Records for this exercise.
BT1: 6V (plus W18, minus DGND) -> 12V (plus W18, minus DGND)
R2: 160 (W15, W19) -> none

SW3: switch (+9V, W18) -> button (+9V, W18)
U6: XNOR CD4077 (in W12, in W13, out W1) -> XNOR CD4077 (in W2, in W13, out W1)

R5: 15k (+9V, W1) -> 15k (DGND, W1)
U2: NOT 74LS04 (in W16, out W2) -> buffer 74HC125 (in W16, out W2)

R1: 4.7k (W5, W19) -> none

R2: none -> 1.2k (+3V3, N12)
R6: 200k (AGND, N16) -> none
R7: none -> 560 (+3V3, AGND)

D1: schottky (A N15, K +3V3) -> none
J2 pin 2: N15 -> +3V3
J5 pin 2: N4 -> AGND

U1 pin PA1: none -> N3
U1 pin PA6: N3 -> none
* * *
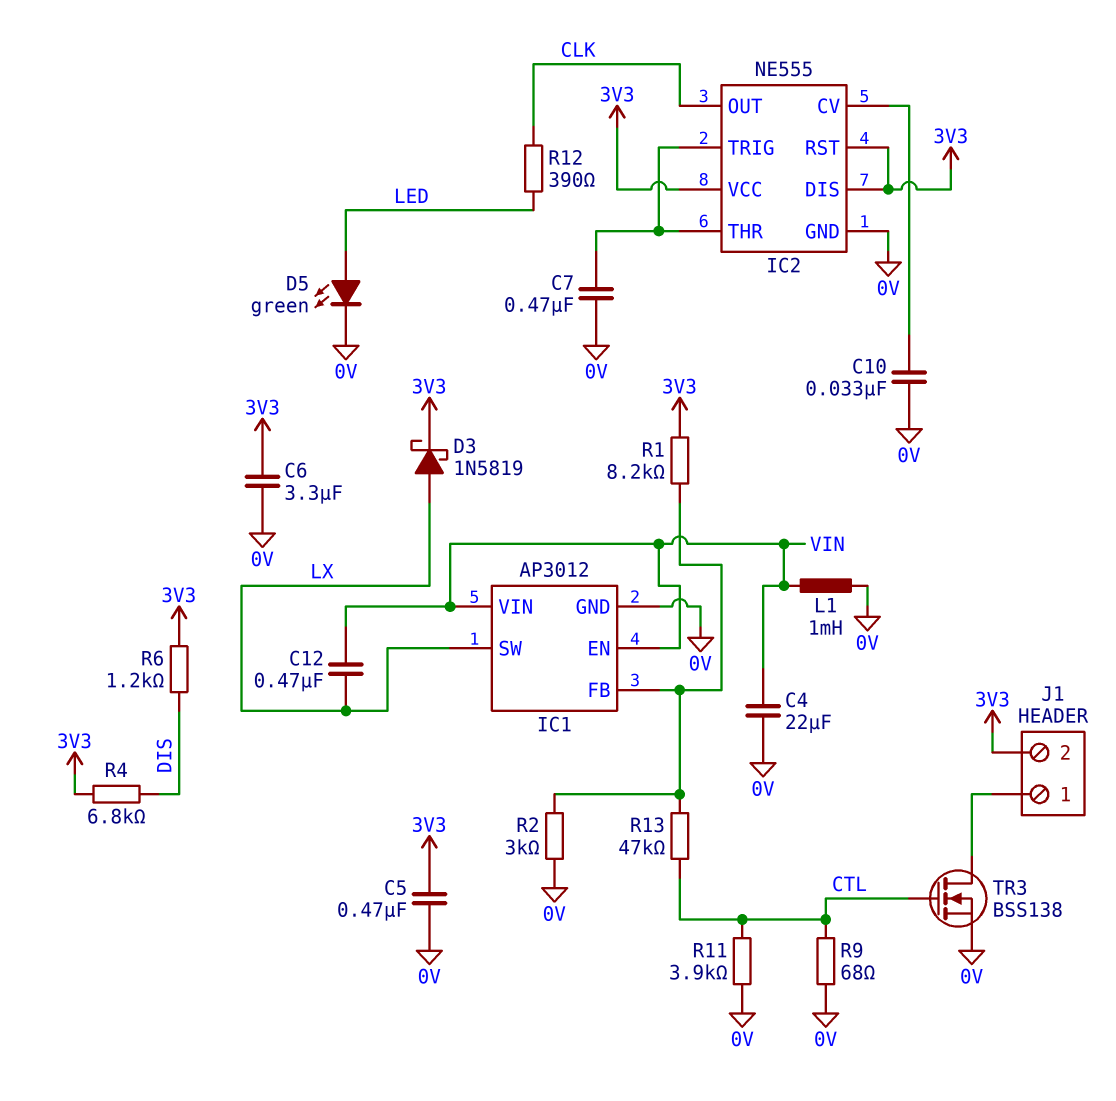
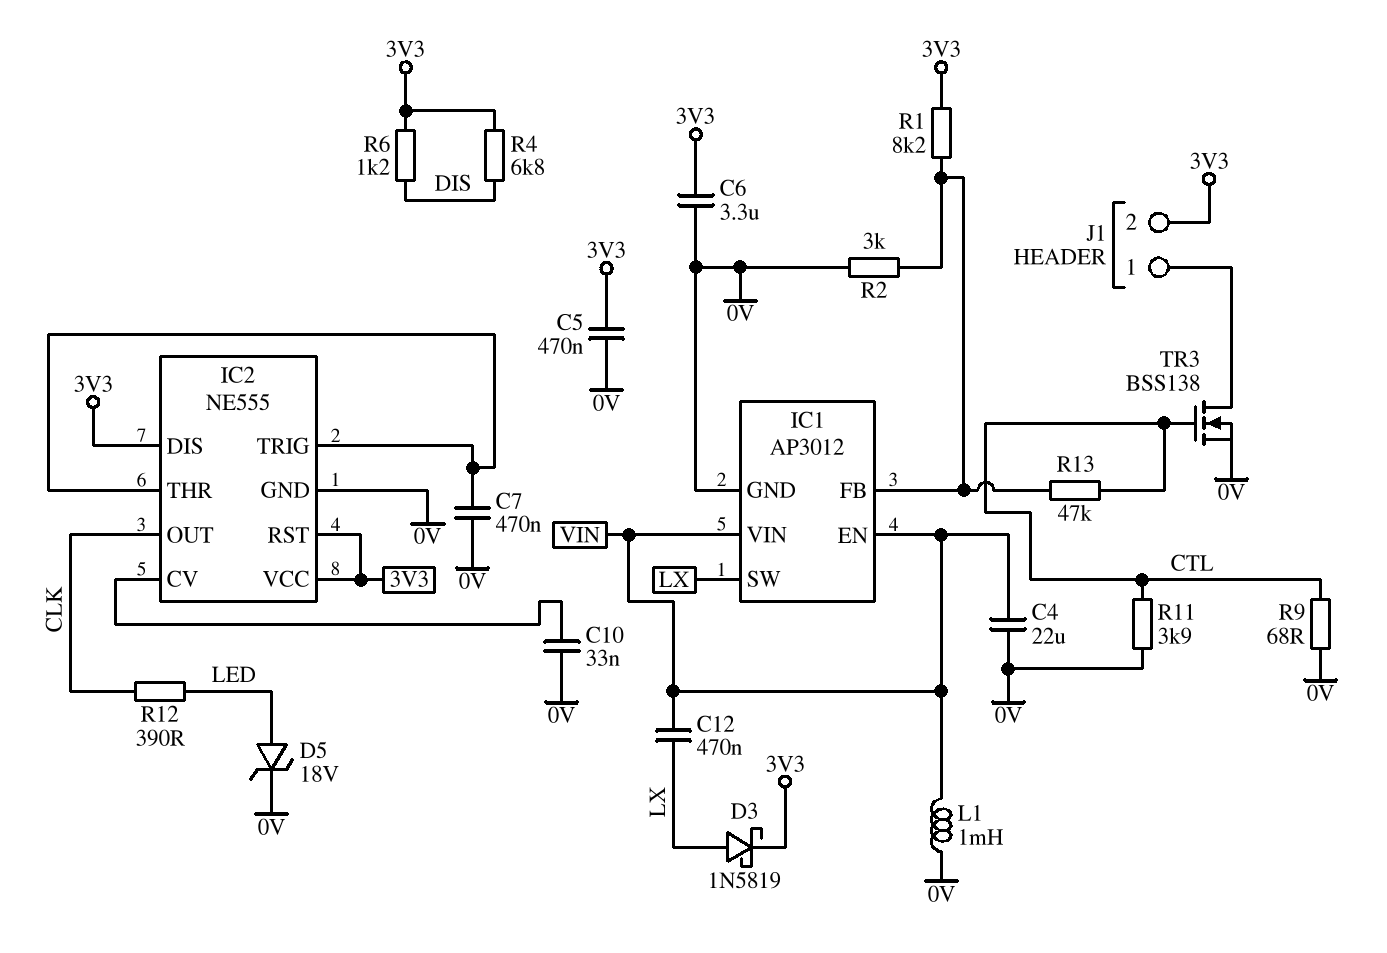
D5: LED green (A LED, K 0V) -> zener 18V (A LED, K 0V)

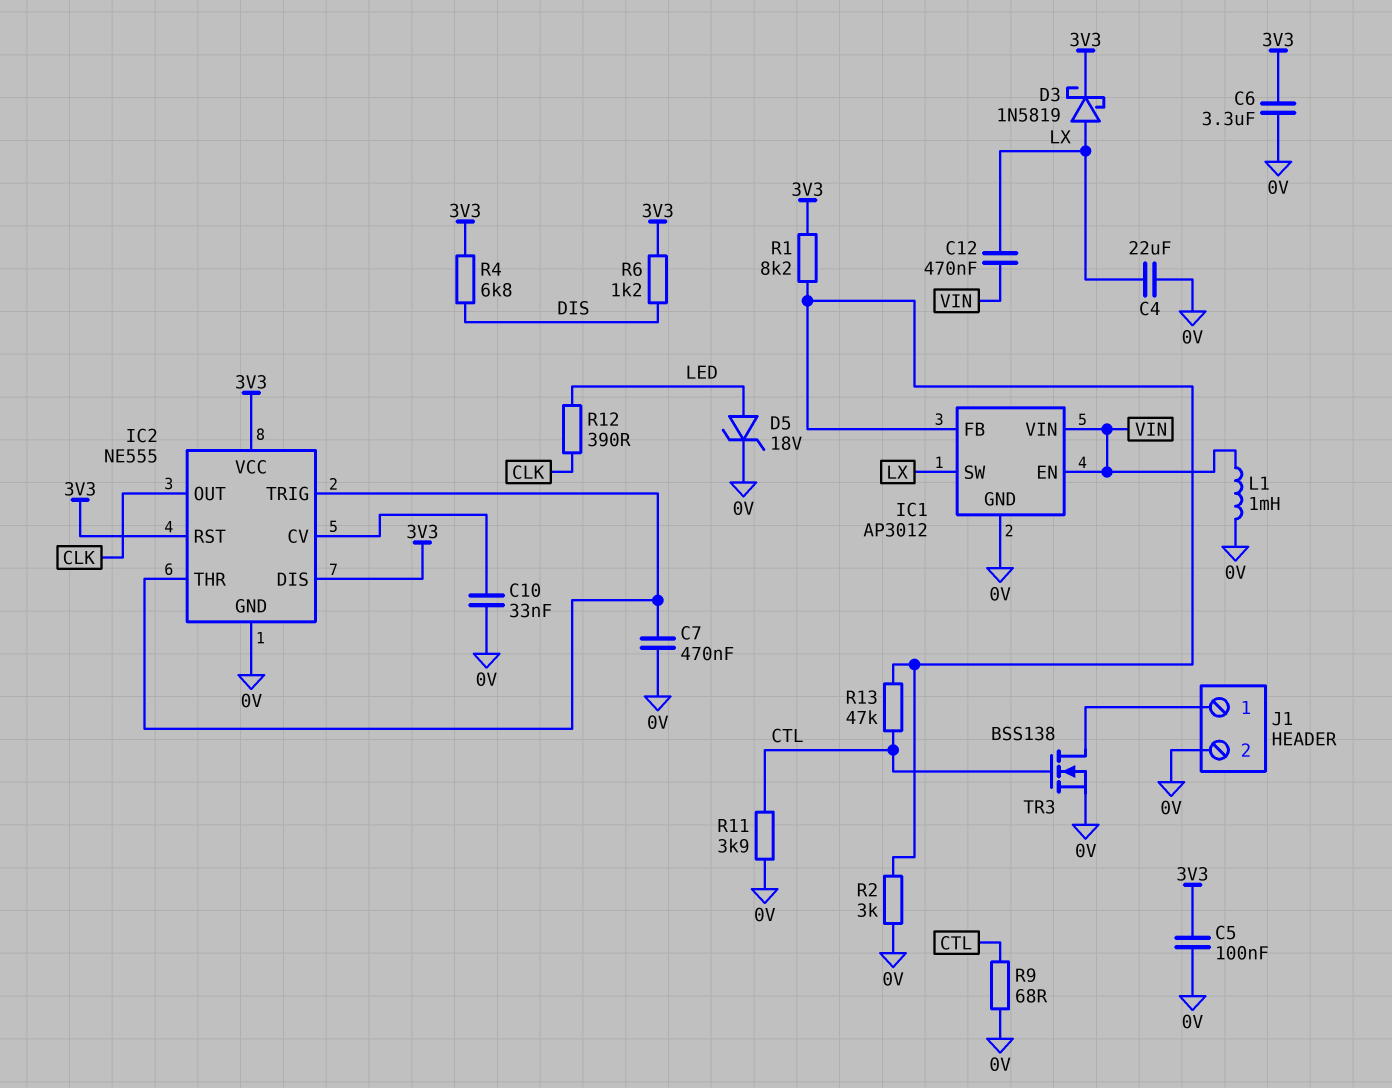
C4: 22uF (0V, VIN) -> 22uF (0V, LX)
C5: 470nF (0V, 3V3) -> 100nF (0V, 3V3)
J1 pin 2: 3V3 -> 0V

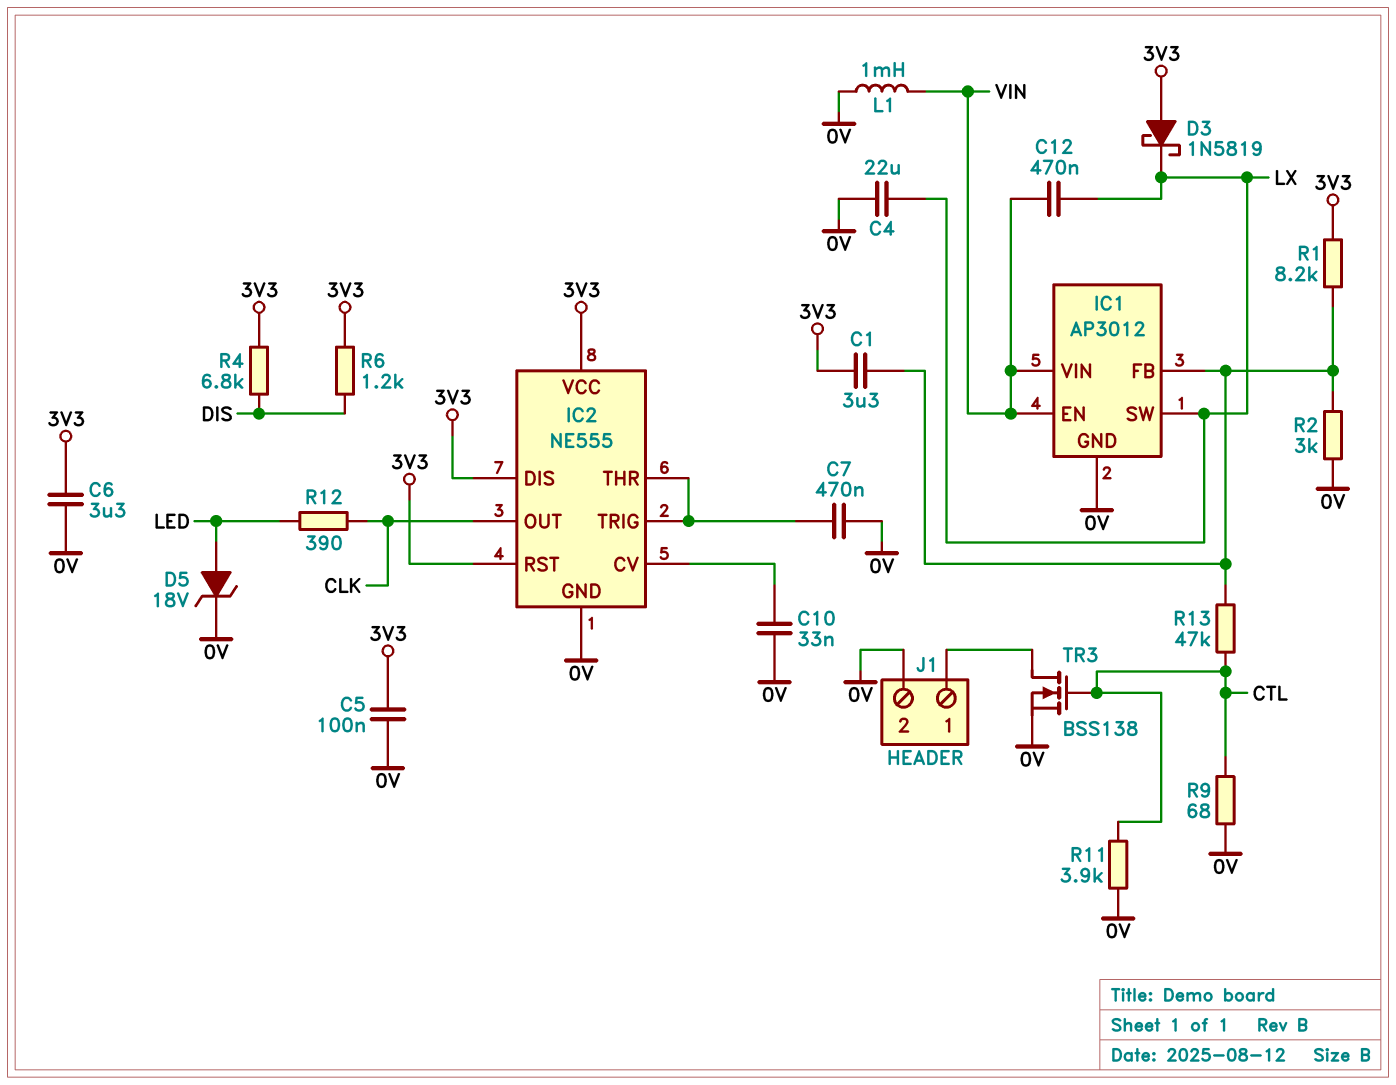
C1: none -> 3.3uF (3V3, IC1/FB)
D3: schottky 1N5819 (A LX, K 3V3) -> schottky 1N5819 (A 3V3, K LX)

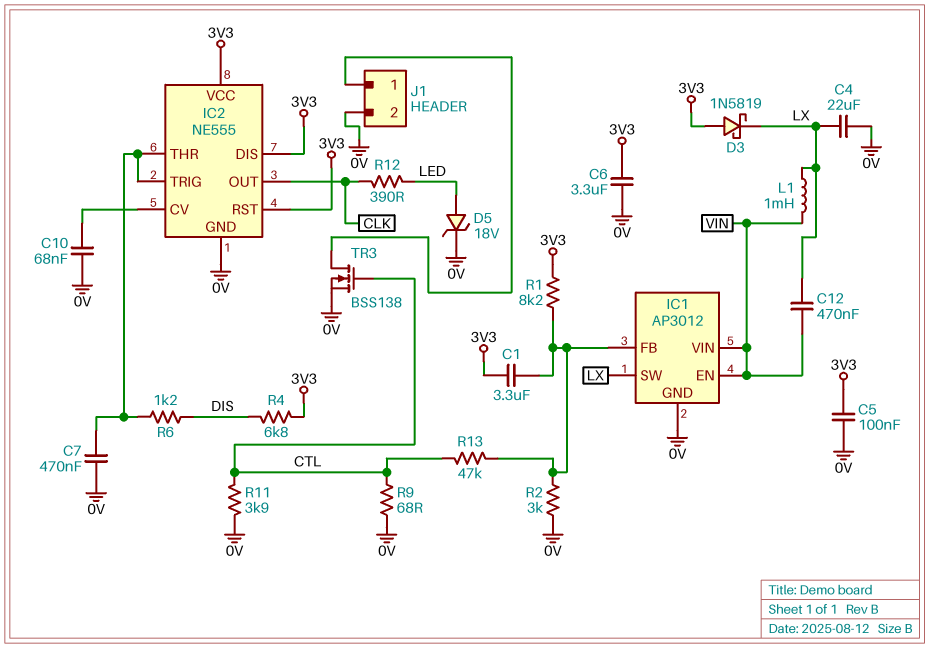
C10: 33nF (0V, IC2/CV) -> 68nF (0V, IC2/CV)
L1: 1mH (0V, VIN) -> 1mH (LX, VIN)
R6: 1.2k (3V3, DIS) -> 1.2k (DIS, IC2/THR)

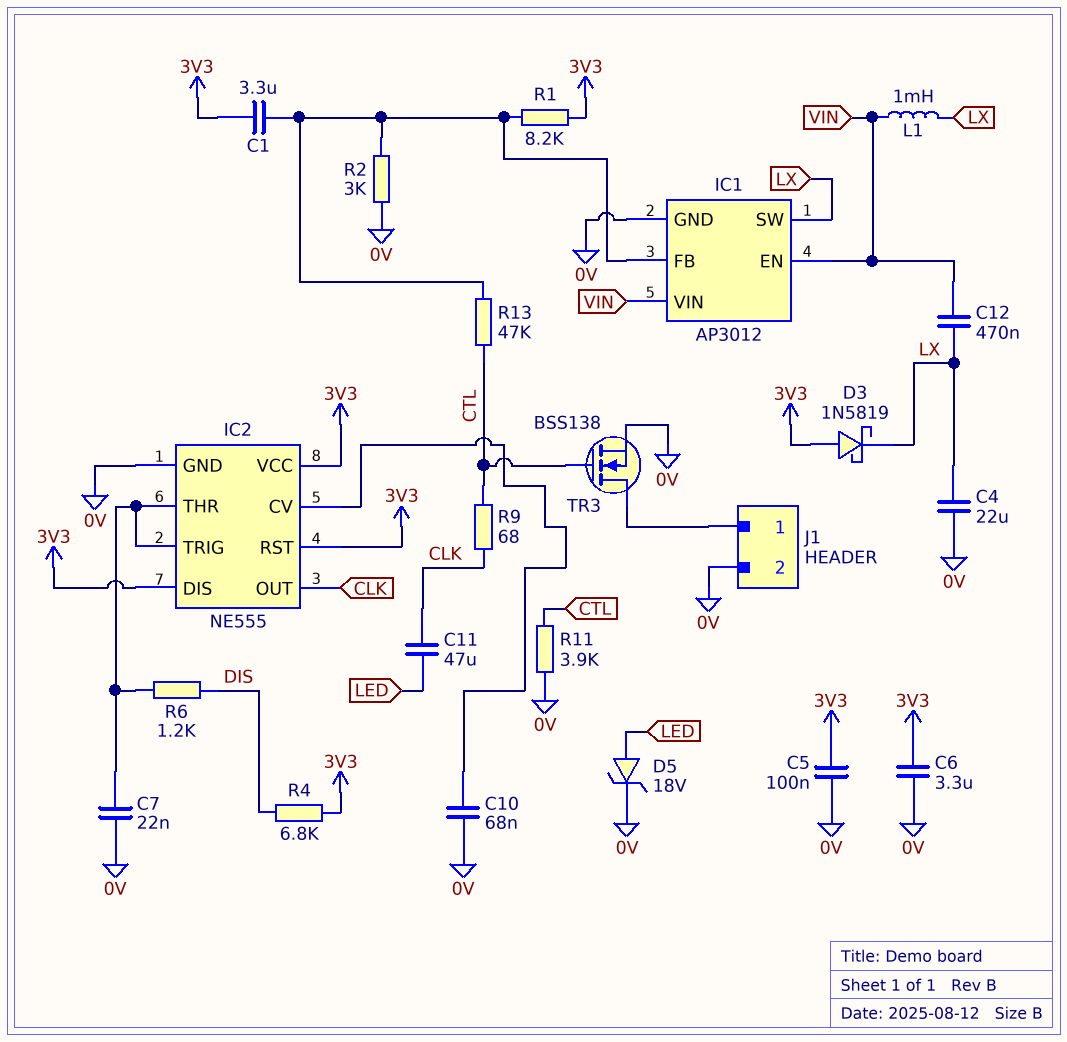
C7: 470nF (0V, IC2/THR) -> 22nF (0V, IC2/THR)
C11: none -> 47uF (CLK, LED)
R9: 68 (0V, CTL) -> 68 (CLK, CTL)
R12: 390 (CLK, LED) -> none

Work instruction. Lines with the word "DGND": copy each one from the data above.

Result of this task.
BT1: 6V (plus W18, minus DGND) -> 12V (plus W18, minus DGND)
R5: 15k (+9V, W1) -> 15k (DGND, W1)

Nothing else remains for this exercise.